Task item » What lines in the entries below contain the word "right"? Copy all of them.

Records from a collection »
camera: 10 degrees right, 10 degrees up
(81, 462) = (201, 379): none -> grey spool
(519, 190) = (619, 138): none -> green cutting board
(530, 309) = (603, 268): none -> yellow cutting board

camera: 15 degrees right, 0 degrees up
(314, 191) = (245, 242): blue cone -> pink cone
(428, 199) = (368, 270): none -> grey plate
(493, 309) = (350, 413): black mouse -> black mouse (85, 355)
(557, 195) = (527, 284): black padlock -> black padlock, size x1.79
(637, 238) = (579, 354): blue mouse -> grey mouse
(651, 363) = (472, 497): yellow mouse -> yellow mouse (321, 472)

Written response »
camera: 10 degrees right, 10 degrees up
camera: 15 degrees right, 0 degrees up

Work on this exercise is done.